▶ [Task] The expected output is every record below, transcribed exactly, with the pictures left out.

▶ [Scene comparison data]
+-------+

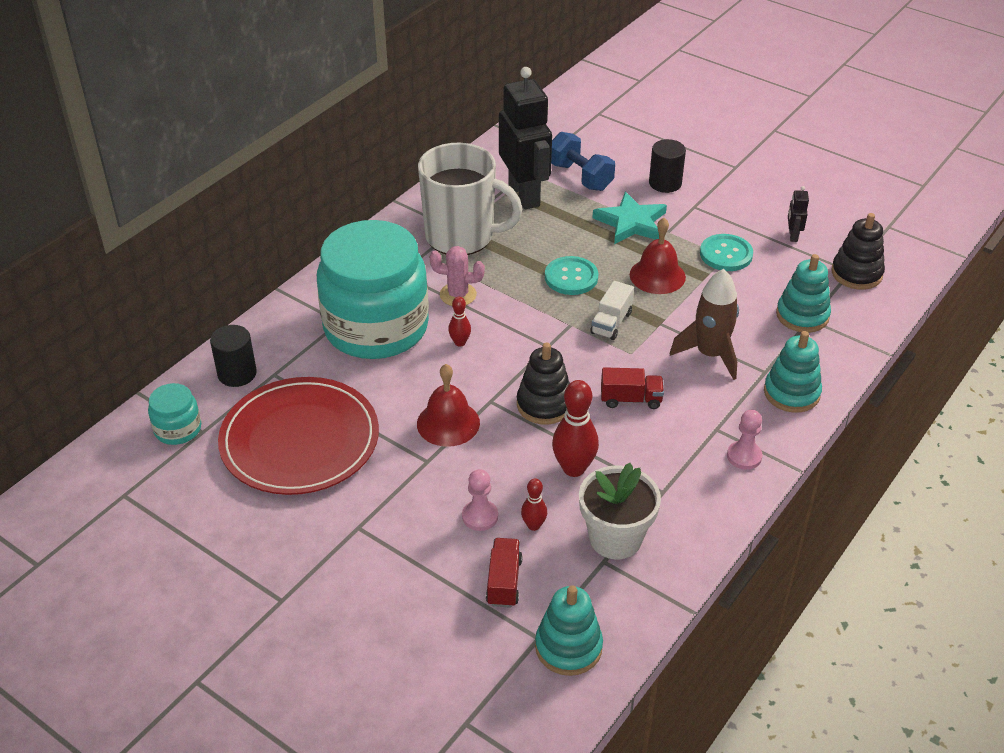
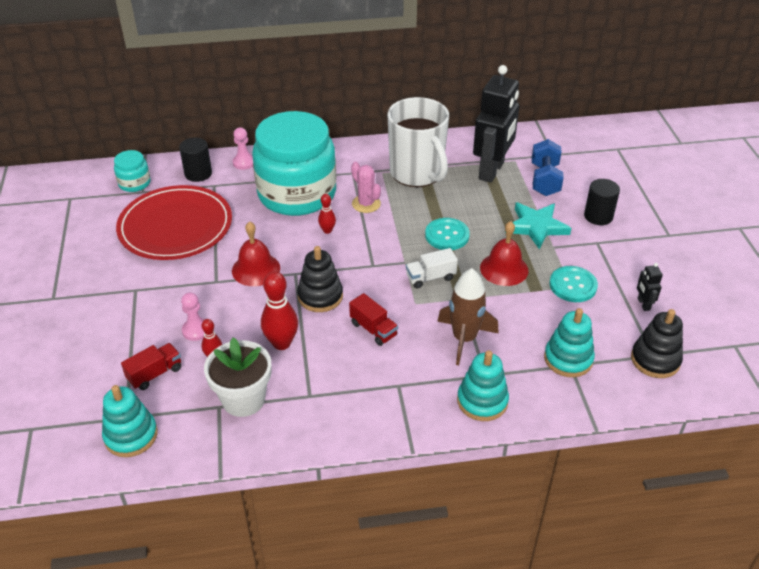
camera: 45 degrees right, 0 degrees up
pink pawn [727,410,762,470] -> pink pawn moved to [233,127,253,170]
black robot [788,186,809,242] -> black robot turned 60 degrees counterclockwise [637,263,663,311]

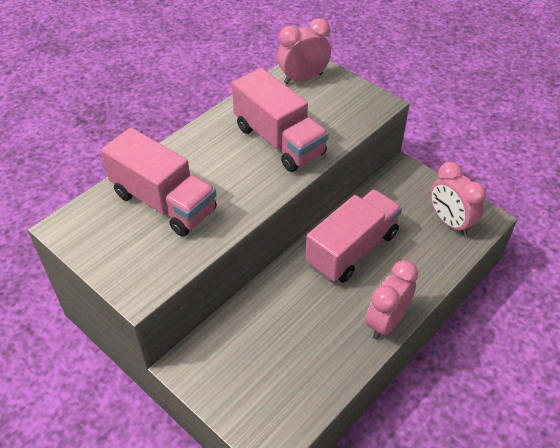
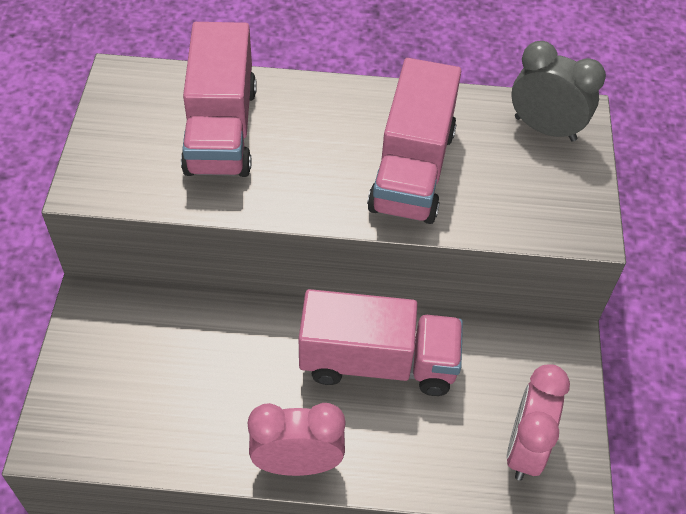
camera: 50 degrees right, 5 degrees up
pink clock [277,18,331,84] -> grey clock [512,41,606,141]

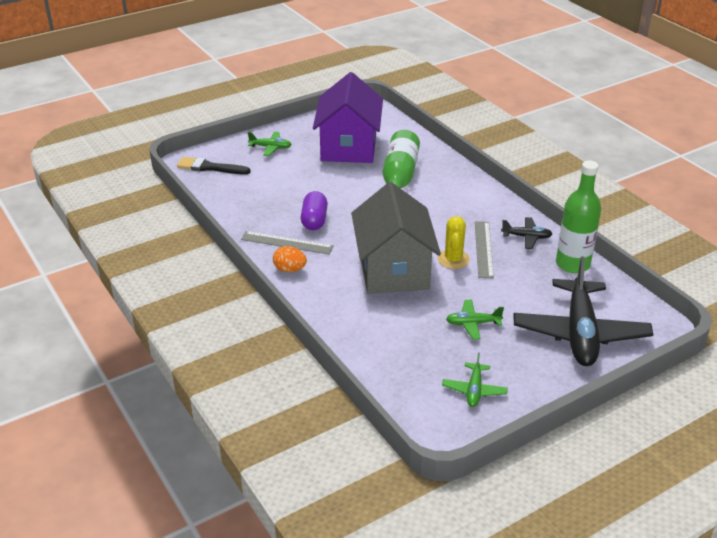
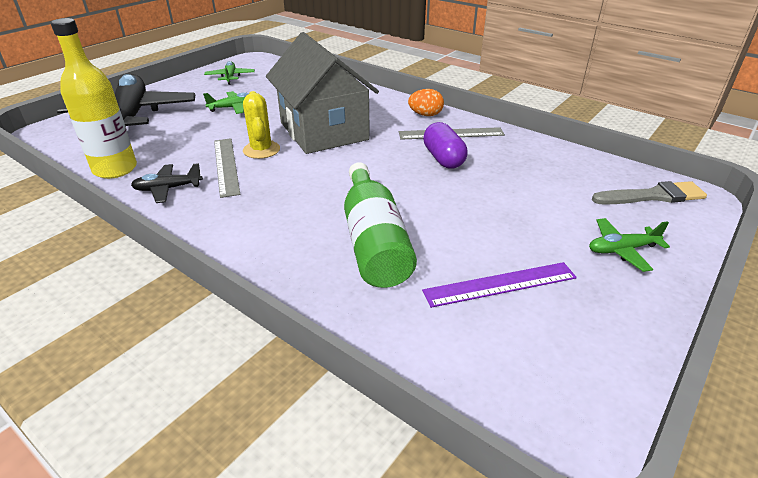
camera: 160 degrees right, 0 degrees up
black brush [177,157,251,175] -> grey brush [592,181,707,205]
purple house [313,72,383,163] -> purple ruler [422,262,577,308]
green bottle [556,161,601,273] -> yellow bottle [51,18,137,179]

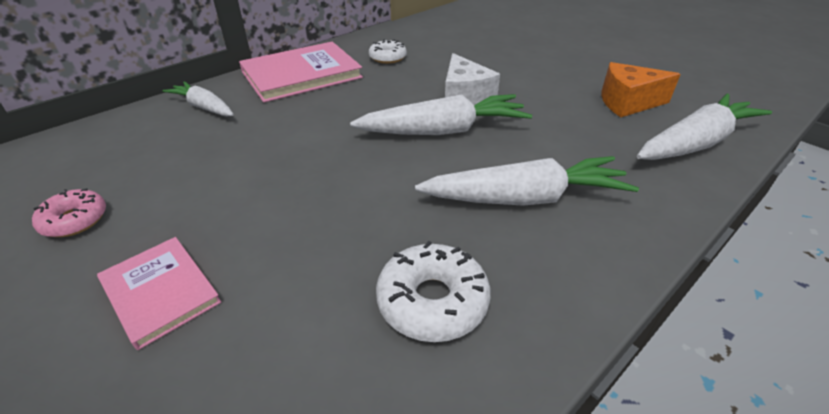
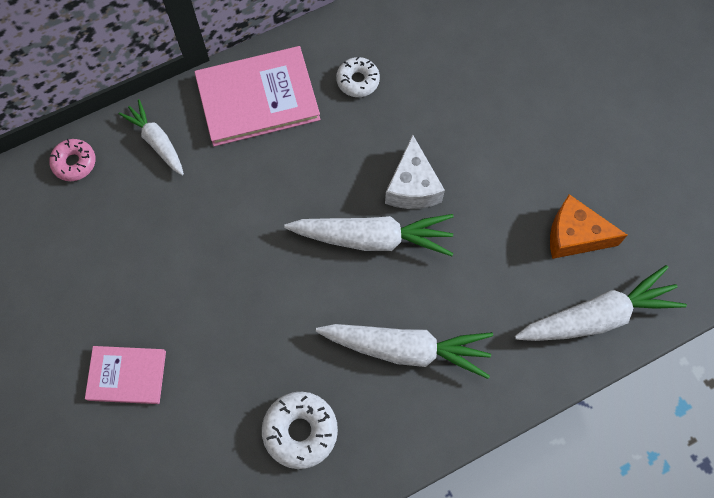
camera: 15 degrees right, 30 degrees up
pink donut [32,188,106,237] -> pink donut moved to [49,139,96,181]
pink book [97,237,221,350] -> pink book turned 60 degrees counterclockwise [85,346,166,404]

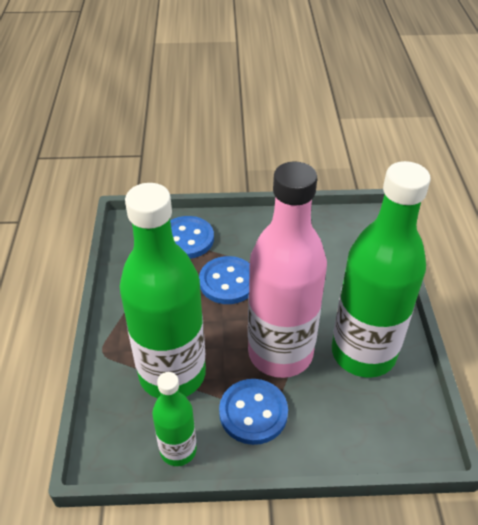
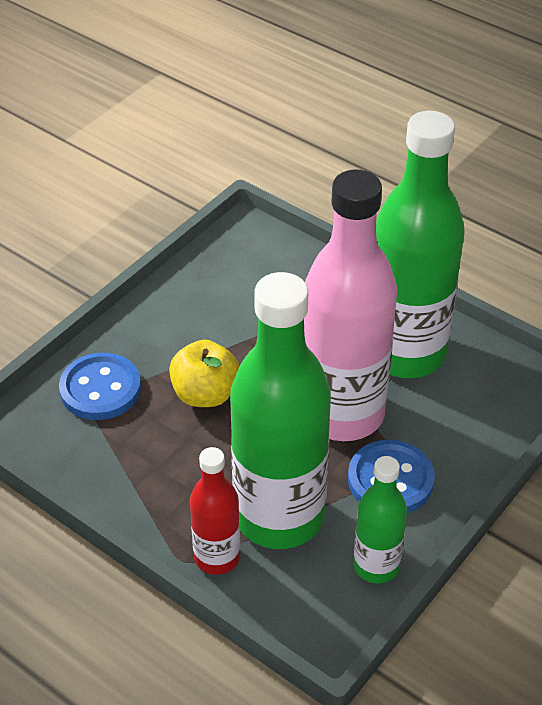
camera: 50 degrees left, 0 degrees up
blue button [199,256,250,304] -> yellow apple [169,340,239,407]
none -> red bottle [190,447,240,575]

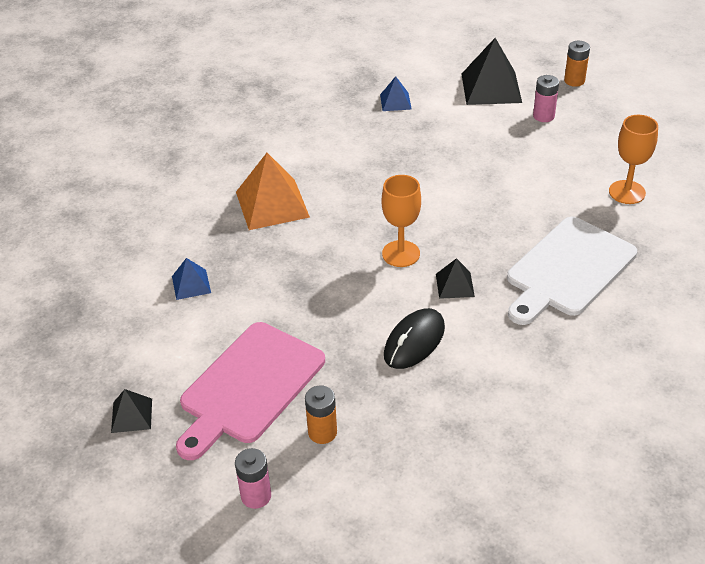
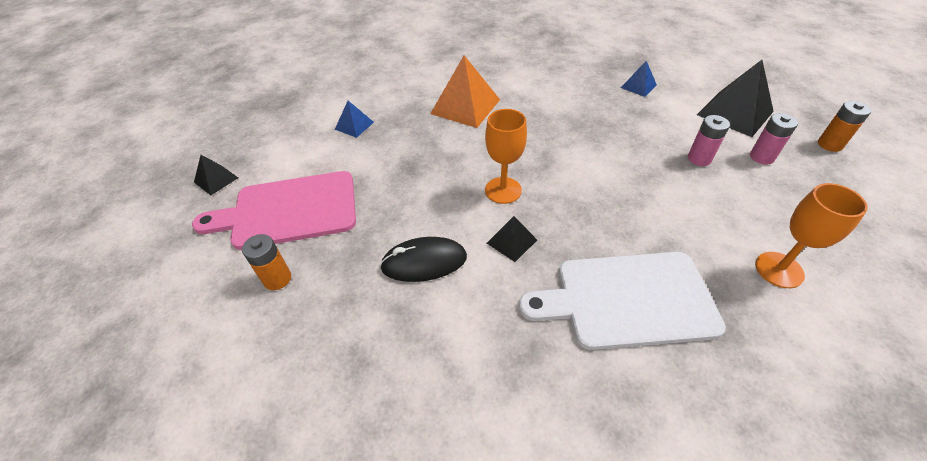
camera: 45 degrees right, 5 degrees up
pink battery [235,448,271,509] -> pink battery moved to [688,115,730,166]

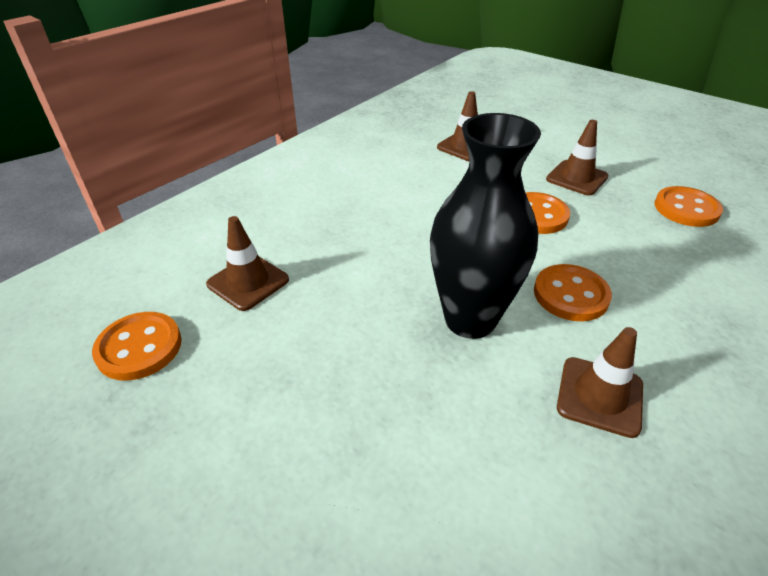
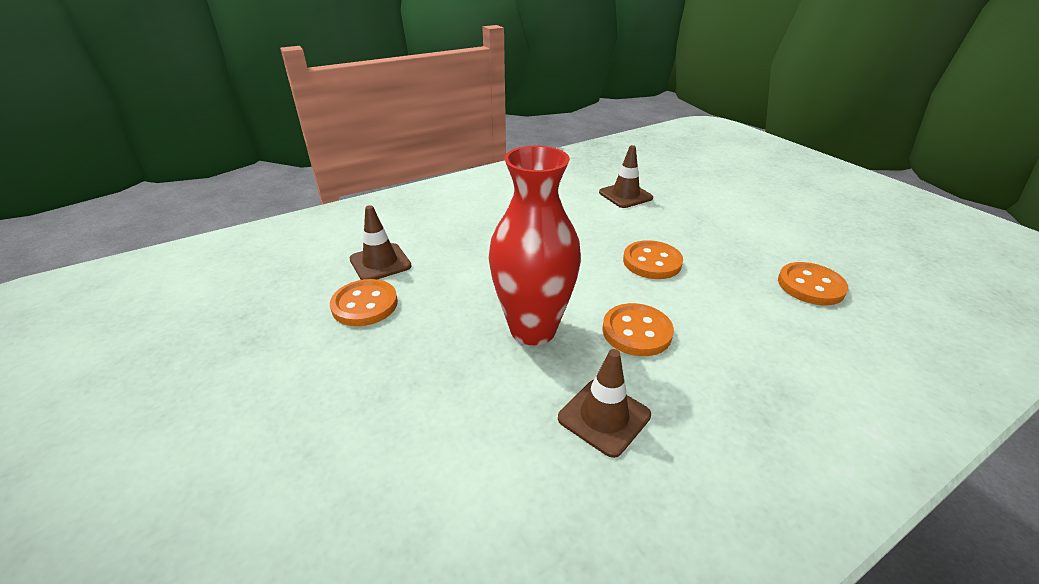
camera: 20 degrees right, 5 degrees down
orange button [92,312,182,381] -> orange button moved to [330,279,398,326]
black vase [430,113,541,339] -> red vase [488,146,581,345]
brown traffic cone [546,120,609,196] -> none

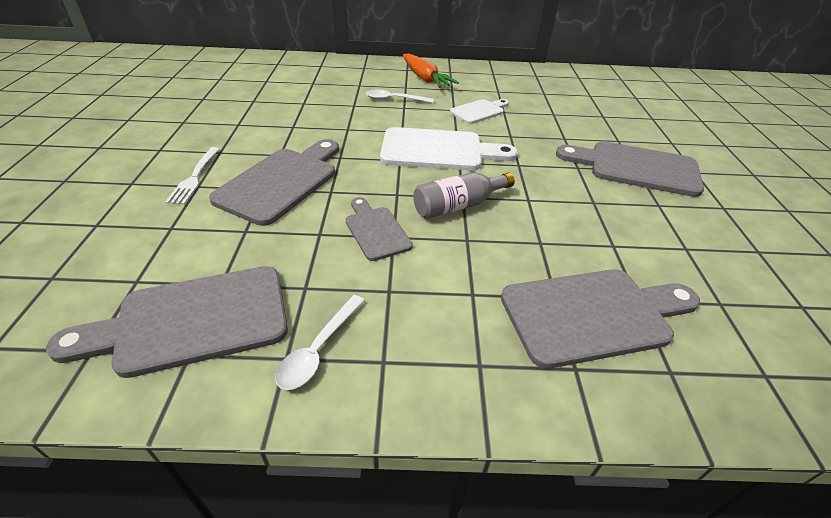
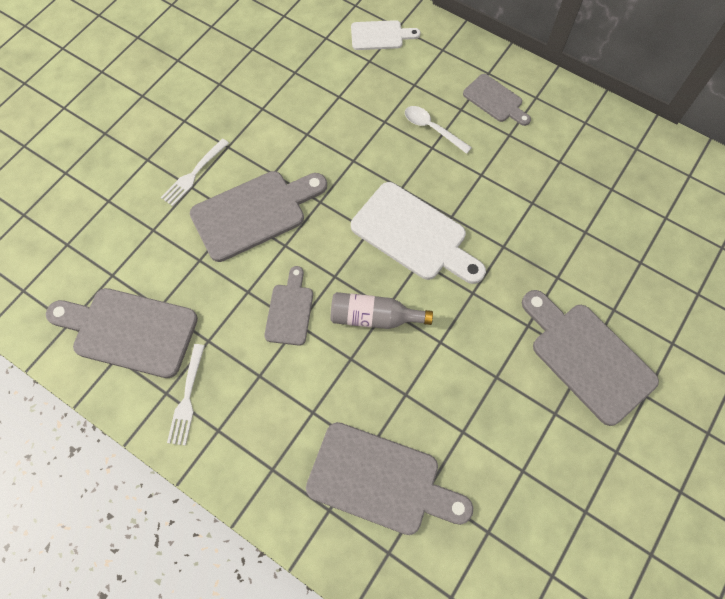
camera: 35 degrees right, 25 degrees up
white spoon [275,295,365,390] -> white fork [167,344,205,446]
orange carrot [403,54,459,88] -> grey cutting board [463,74,531,126]
white cutting board [450,99,509,124] -> white cutting board moved to [351,20,421,50]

+-------+

▶ [Task output]
camera: 45 degrees right, 0 degrees up
pink pawn [727,410,762,470] -> pink pawn moved to [233,127,253,170]
black robot [788,186,809,242] -> black robot turned 60 degrees counterclockwise [637,263,663,311]

camera: 50 degrees right, 5 degrees up
pink clock [277,18,331,84] -> grey clock [512,41,606,141]

camera: 160 degrees right, 0 degrees up
black brush [177,157,251,175] -> grey brush [592,181,707,205]
purple house [313,72,383,163] -> purple ruler [422,262,577,308]
green bottle [556,161,601,273] -> yellow bottle [51,18,137,179]

camera: 15 degrees right, 30 degrees up
pink donut [32,188,106,237] -> pink donut moved to [49,139,96,181]
pink book [97,237,221,350] -> pink book turned 60 degrees counterclockwise [85,346,166,404]

camera: 50 degrees left, 0 degrees up
blue button [199,256,250,304] -> yellow apple [169,340,239,407]
none -> red bottle [190,447,240,575]

camera: 45 degrees right, 5 degrees up
pink battery [235,448,271,509] -> pink battery moved to [688,115,730,166]

camera: 20 degrees right, 5 degrees down
orange button [92,312,182,381] -> orange button moved to [330,279,398,326]
black vase [430,113,541,339] -> red vase [488,146,581,345]
brown traffic cone [546,120,609,196] -> none

camera: 35 degrees right, 25 degrees up
white spoon [275,295,365,390] -> white fork [167,344,205,446]
orange carrot [403,54,459,88] -> grey cutting board [463,74,531,126]
white cutting board [450,99,509,124] -> white cutting board moved to [351,20,421,50]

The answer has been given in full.